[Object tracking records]
>>
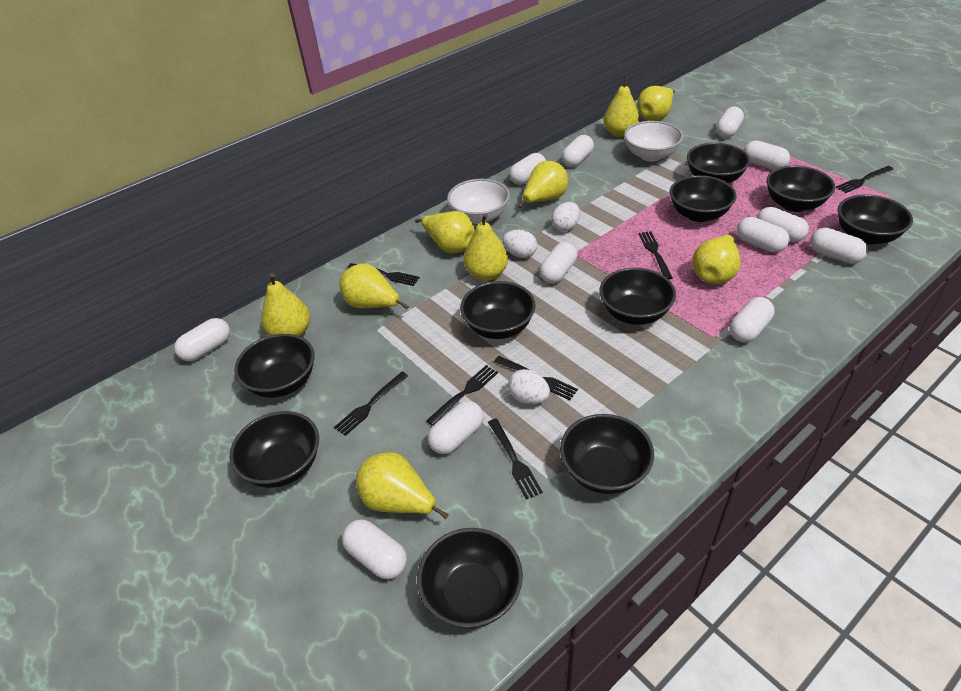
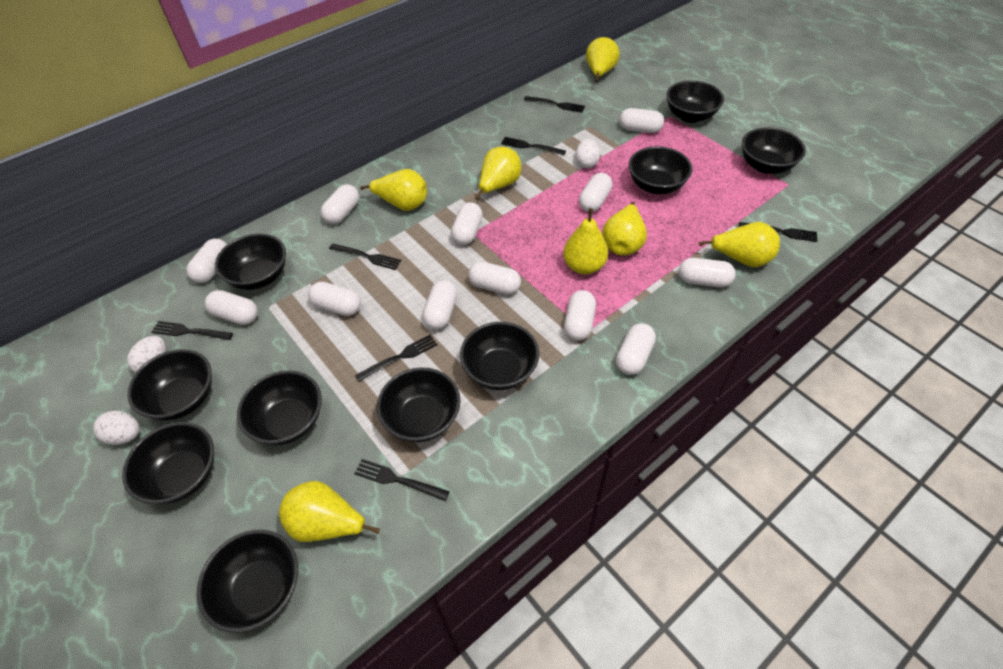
white bowl: 2 -> 0
yellow pear: 9 -> 7

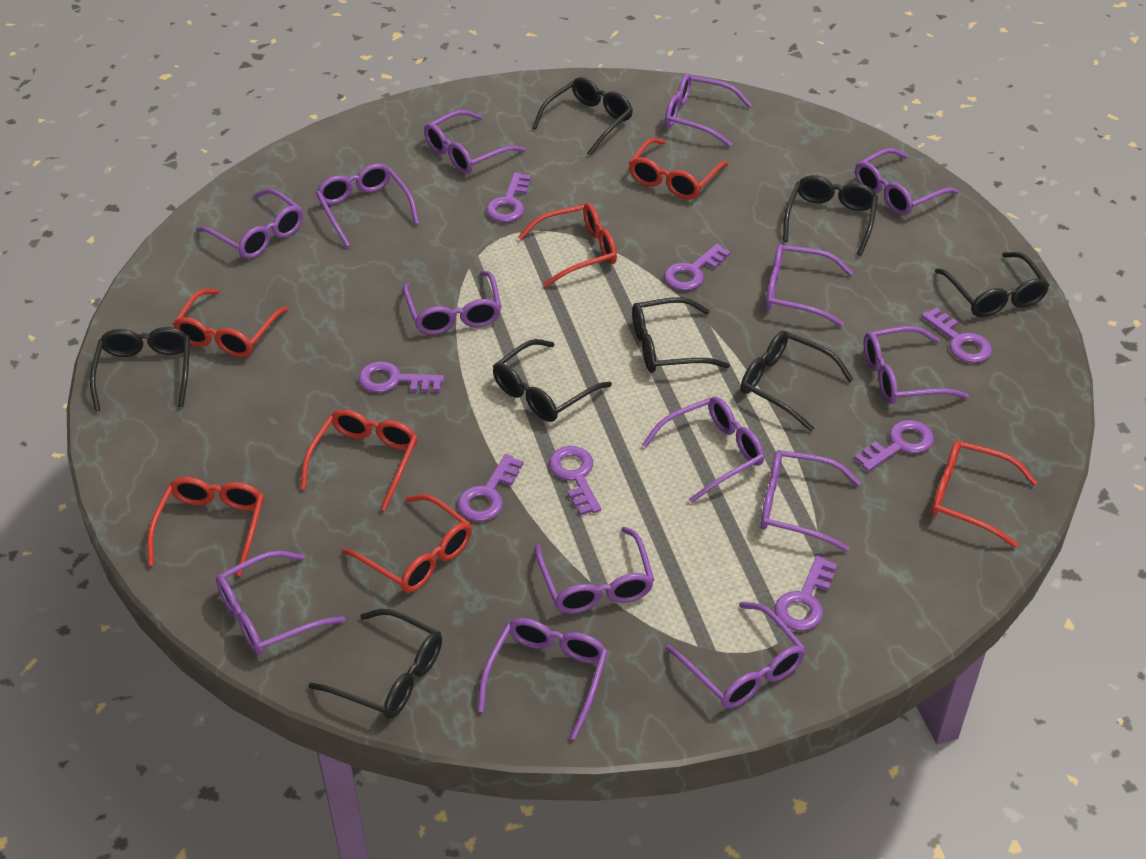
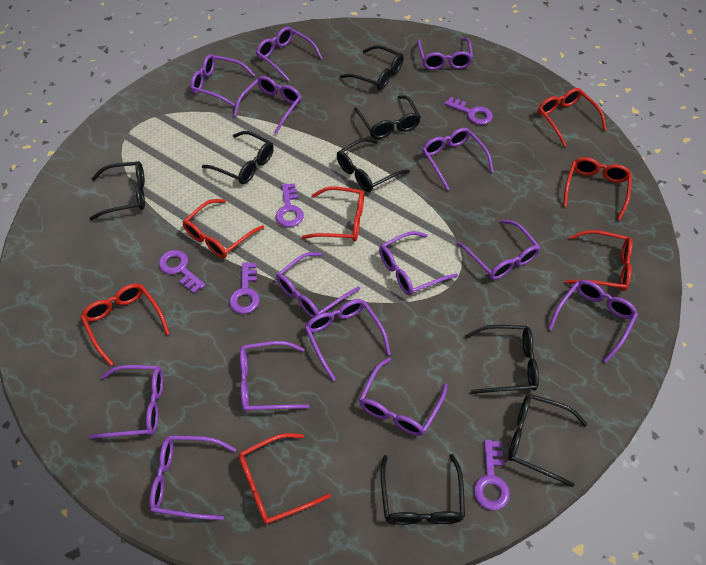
purple key: 8 -> 5

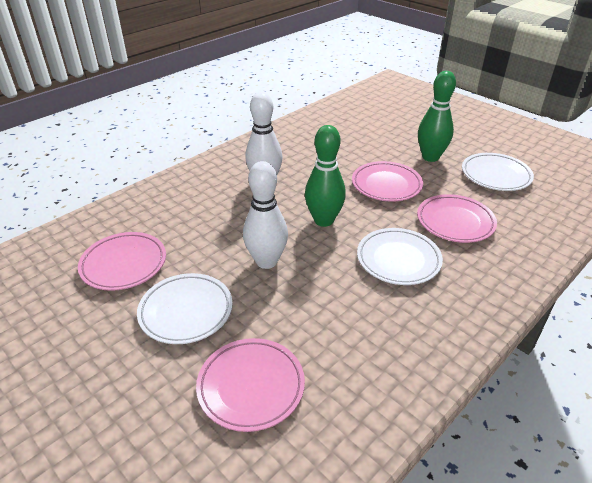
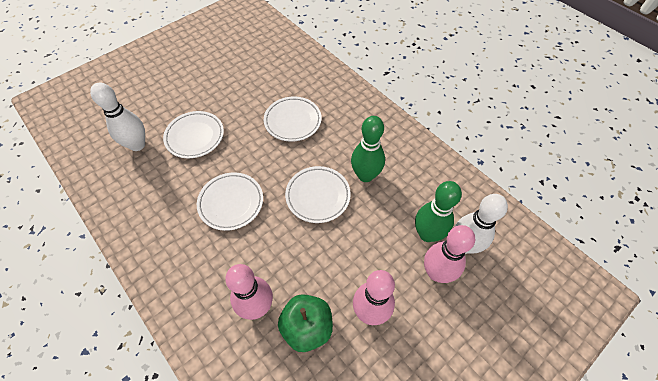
green apple: 0 -> 1
pink bowling pin: 0 -> 3
pink plate: 4 -> 0
white plate: 3 -> 4

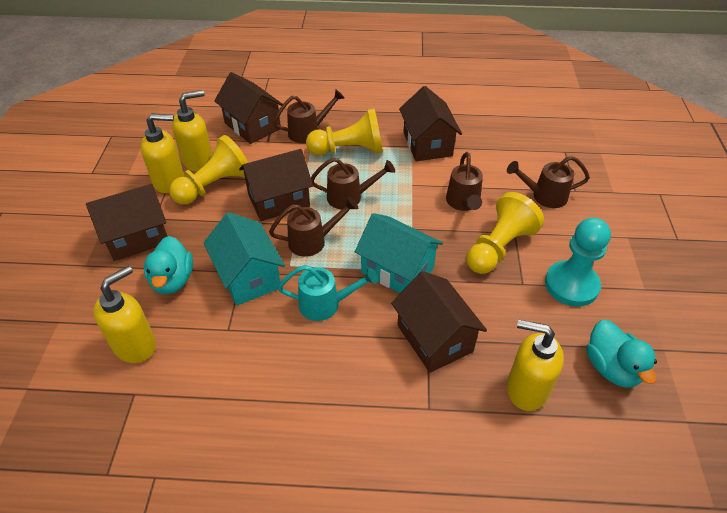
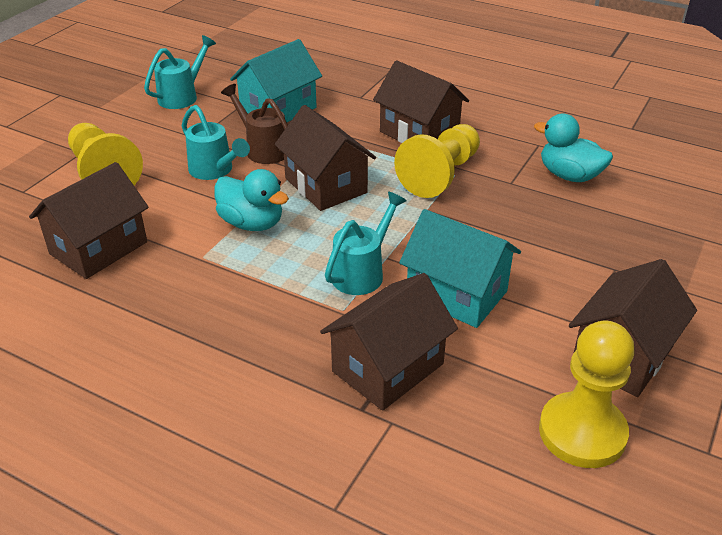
brown watering can: 5 -> 1
turquoise pawn: 1 -> 0
turquoise watering can: 1 -> 3
yellow soap dispenser: 4 -> 0

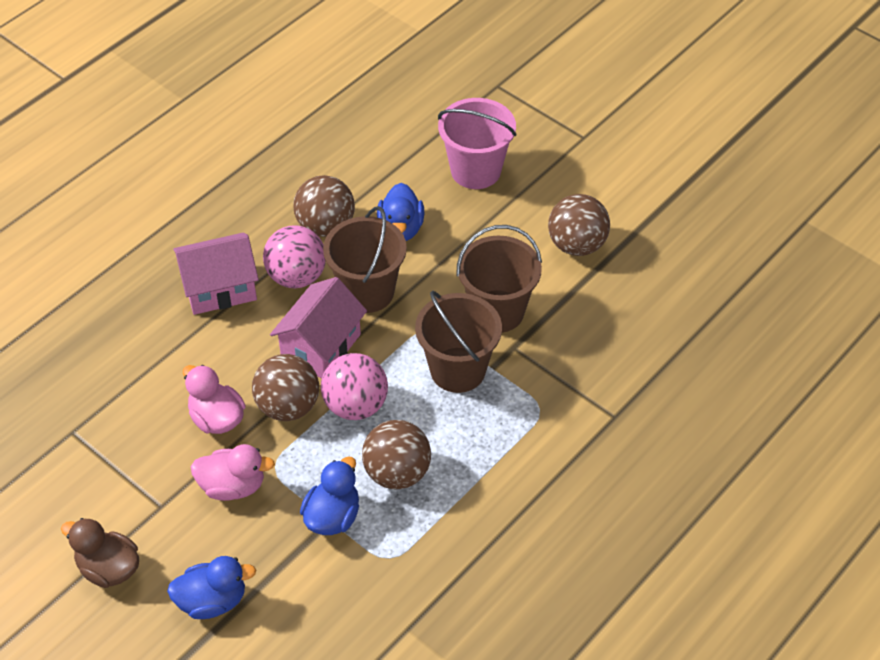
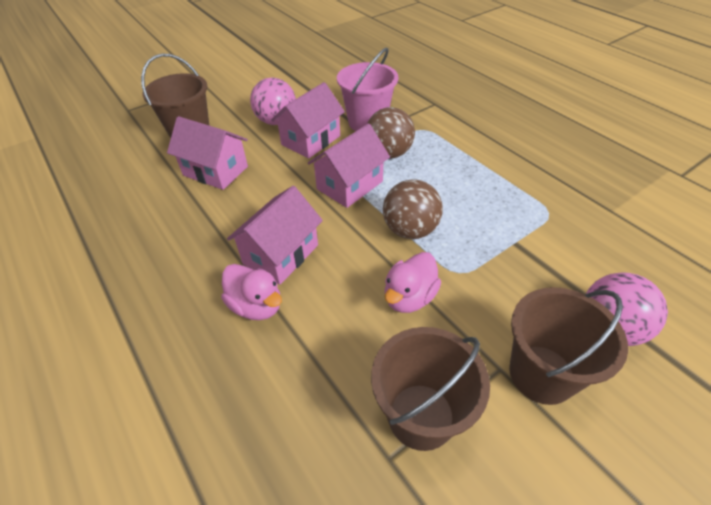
blue duck: 3 -> 0
brown ball: 4 -> 2
brown duck: 1 -> 0
pink house: 2 -> 4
<<
About this task — Across the entries above, tally the lines that contain the string "pink" and give that figure alone.

Result for this exercise — 3